[Records contained in a dataset]
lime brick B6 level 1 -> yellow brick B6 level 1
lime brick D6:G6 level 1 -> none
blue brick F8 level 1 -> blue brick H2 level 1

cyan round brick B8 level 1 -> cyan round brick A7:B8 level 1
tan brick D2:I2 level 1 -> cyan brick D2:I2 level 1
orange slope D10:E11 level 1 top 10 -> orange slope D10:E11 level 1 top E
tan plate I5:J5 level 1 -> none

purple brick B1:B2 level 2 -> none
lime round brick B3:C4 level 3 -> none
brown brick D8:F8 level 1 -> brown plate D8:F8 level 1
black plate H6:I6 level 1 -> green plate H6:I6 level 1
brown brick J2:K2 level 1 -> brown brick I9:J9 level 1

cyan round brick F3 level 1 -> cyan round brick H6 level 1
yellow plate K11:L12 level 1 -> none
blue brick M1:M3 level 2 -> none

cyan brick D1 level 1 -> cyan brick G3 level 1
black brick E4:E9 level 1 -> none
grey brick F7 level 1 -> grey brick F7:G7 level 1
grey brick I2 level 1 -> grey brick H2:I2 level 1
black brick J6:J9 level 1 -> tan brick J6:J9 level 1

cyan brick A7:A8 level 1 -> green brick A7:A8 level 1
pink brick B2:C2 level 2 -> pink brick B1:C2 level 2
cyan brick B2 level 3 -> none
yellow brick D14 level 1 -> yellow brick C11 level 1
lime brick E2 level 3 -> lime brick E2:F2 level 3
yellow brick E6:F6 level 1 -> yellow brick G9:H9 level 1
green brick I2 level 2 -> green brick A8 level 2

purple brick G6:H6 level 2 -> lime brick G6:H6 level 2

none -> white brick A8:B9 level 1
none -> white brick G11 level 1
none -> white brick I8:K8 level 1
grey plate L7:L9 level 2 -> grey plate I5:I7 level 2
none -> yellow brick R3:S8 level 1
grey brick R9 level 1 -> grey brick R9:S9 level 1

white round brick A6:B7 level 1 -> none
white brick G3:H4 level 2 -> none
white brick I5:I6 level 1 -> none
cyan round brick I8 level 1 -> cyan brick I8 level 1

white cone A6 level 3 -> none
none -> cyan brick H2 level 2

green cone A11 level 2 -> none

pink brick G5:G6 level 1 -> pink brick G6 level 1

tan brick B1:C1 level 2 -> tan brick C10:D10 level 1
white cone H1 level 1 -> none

◆ **Task item**
Search the entries for the word "black" and gather every line where it appears.

◆ **Task response**
black plate H6:I6 level 1 -> green plate H6:I6 level 1
black brick E4:E9 level 1 -> none
black brick J6:J9 level 1 -> tan brick J6:J9 level 1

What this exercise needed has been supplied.